Assigned task :: Below are some records. How many of their lines contain the string "lámpara"? Answer with the number alone.

Material provided ::
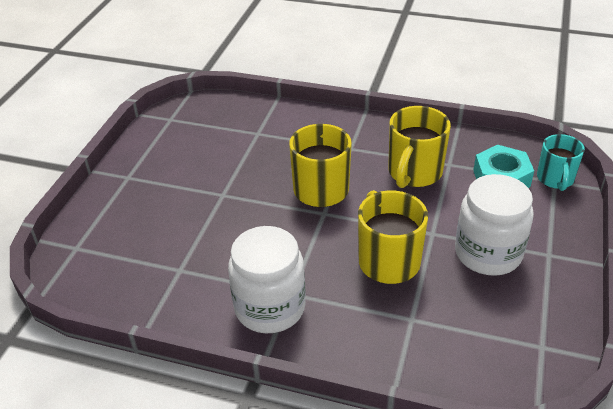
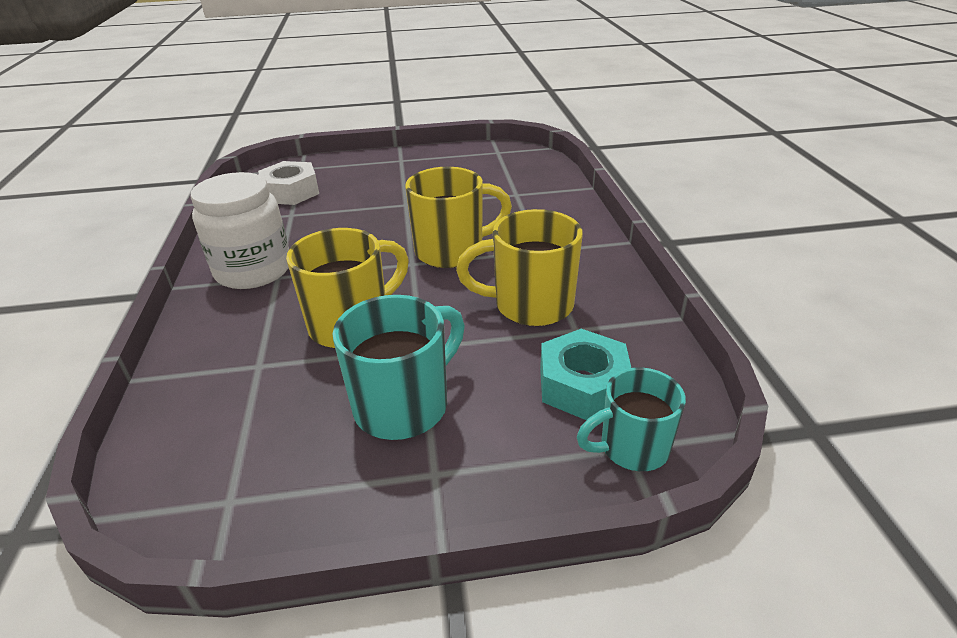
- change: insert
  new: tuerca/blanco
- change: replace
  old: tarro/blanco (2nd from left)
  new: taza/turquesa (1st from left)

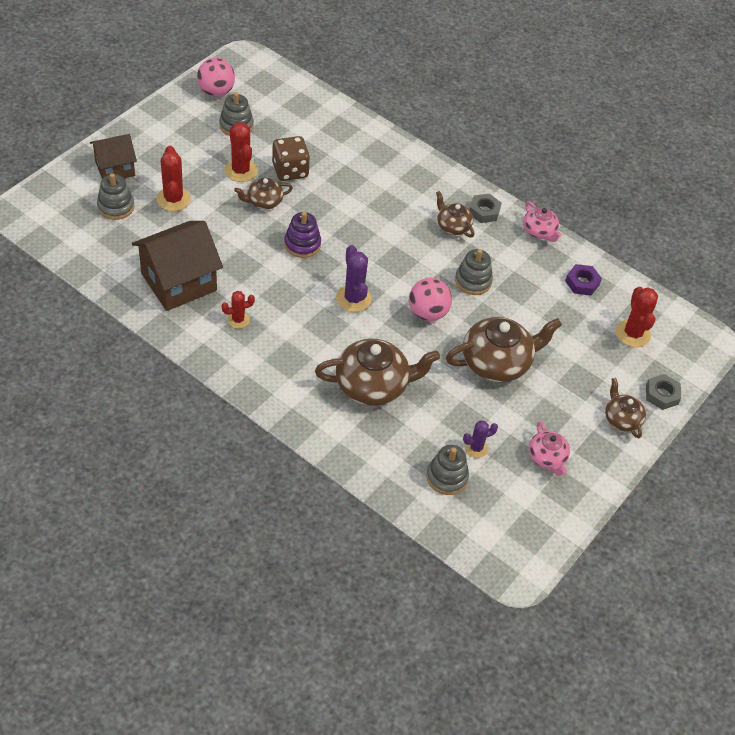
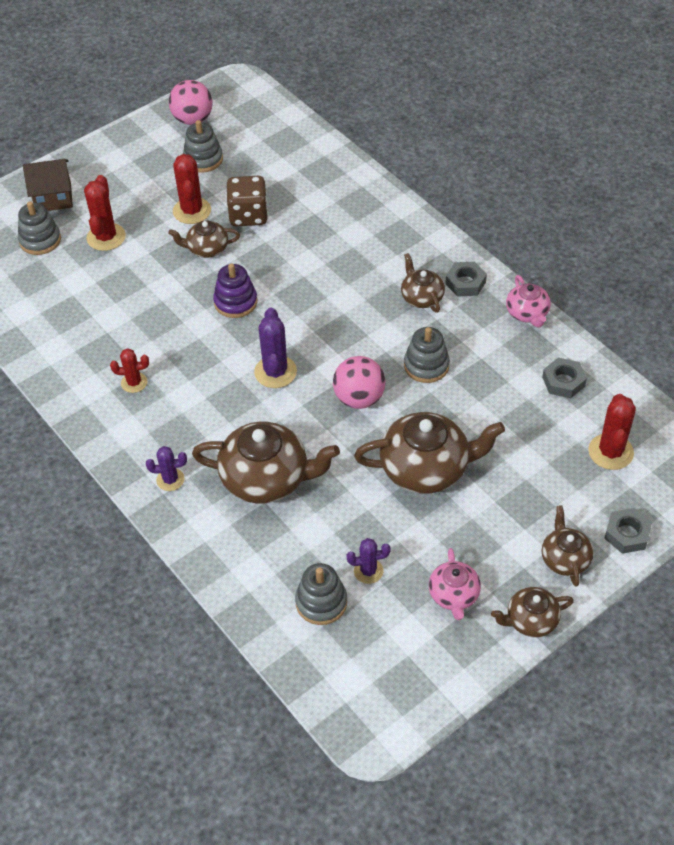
- change: insert
  new: cactus/morado (1st from left)
- change: insert
  new: tetera/marrón (5th from left)
- change: recolor
  old: tuerca/morado
  new: tuerca/gris (2nd from left)
- change: delete
  old: casa/marrón (2nd from left)

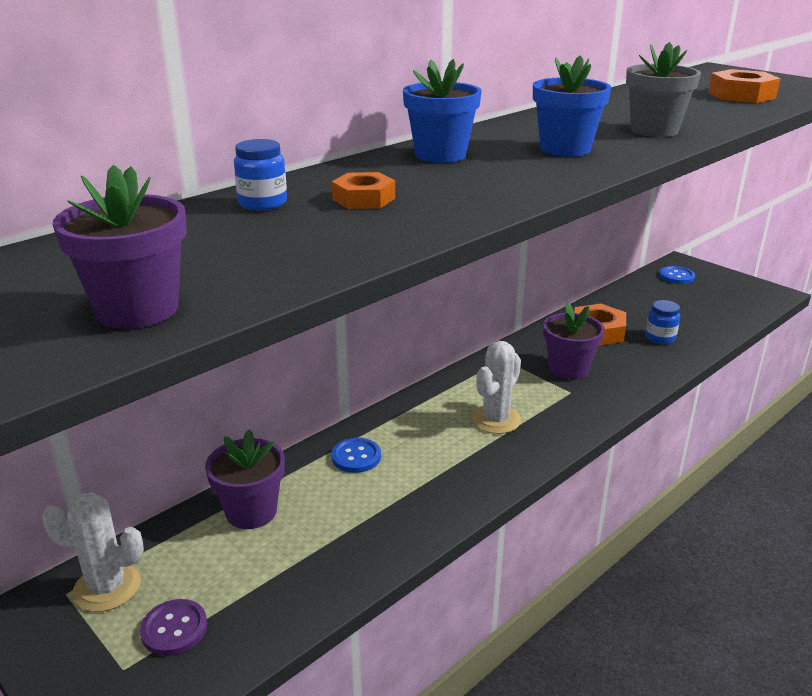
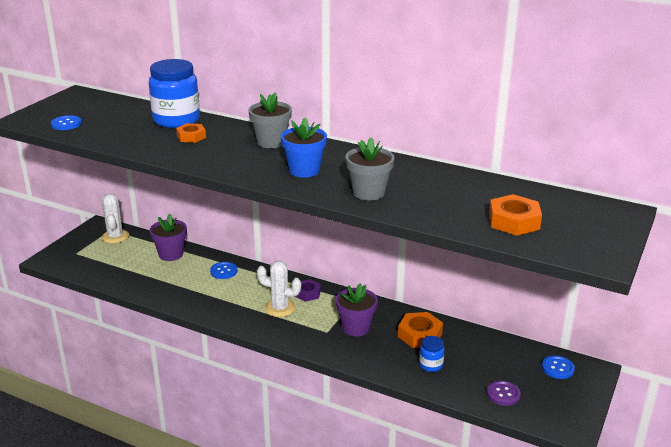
- change: replace
  old: maceta/morado (1st from left)
  new: botón/azul (1st from left)
- change: resize
  old: tarro/azul (1st from left)
  factor: 2.14
- change: recolor
  old: maceta/azul (1st from left)
  new: maceta/gris (1st from left)
- change: insert
  new: tuerca/morado
- change: move
  old: botón/morado

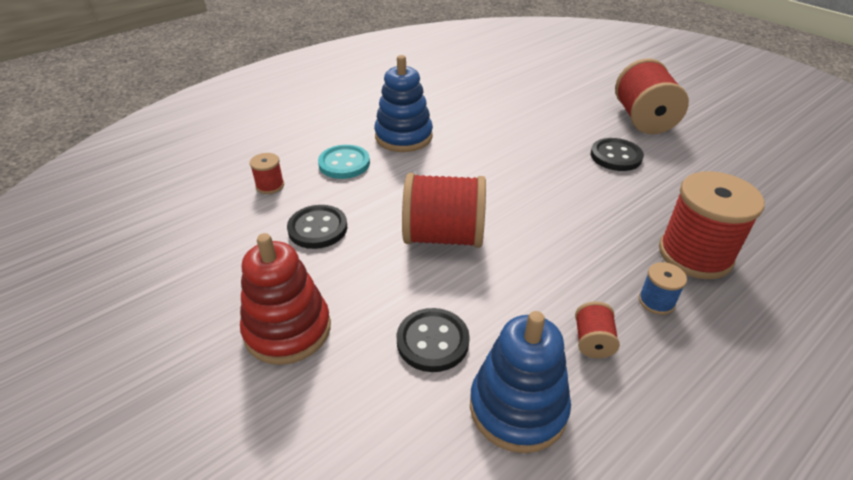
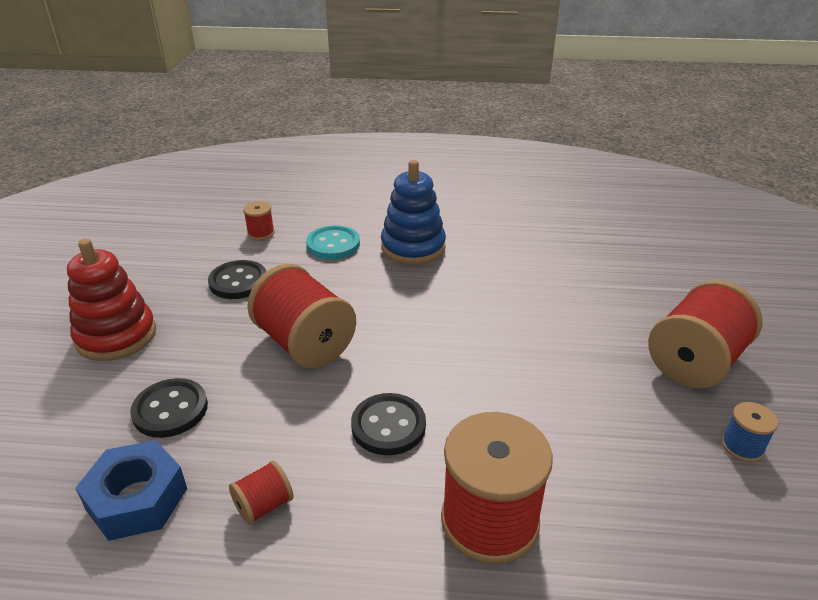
- change: replace
  old: juguete apilable/azul (2nd from left)
  new: tuerca/azul
- change: move
  old: botón/negro (3rd from left)
- change: move
  old: carrete/azul

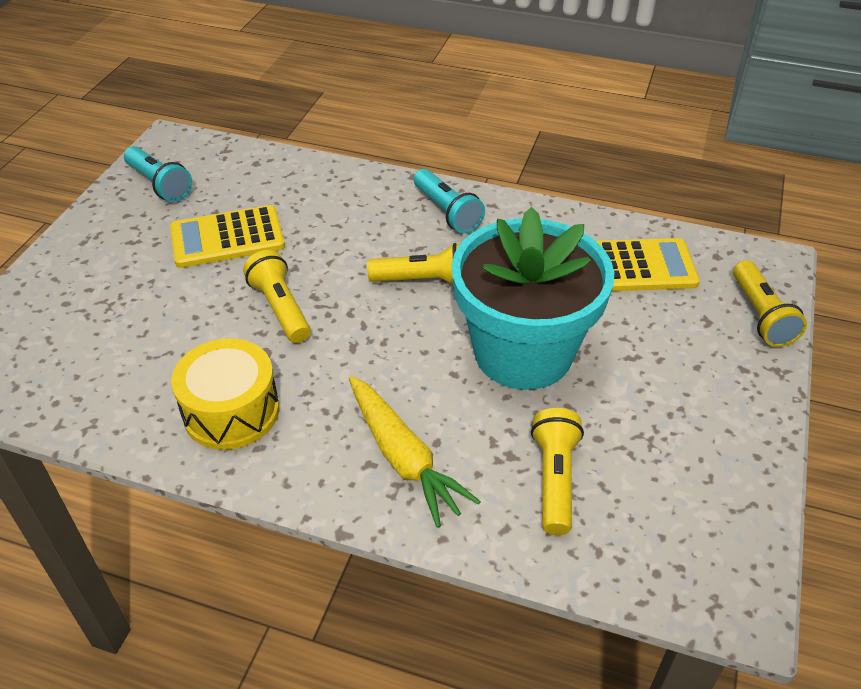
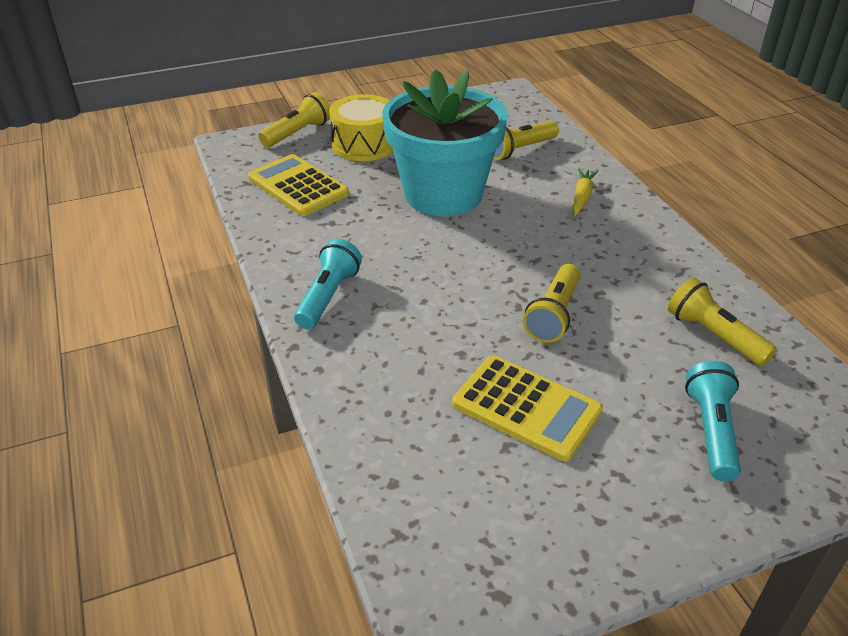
- change: move
  old: tambor/amarillo
- change: resize
  old: zanahoria/amarillo
  factor: 0.59
- change: move
  old: lámpara de mano/amarillo (2nd from left in the first image)
  new: lámpara de mano/amarillo (4th from left)
- change: move
  old: lámpara de mano/turquesa (1st from left in the first image)
  new: lámpara de mano/turquesa (2nd from left)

Worked solution :: 4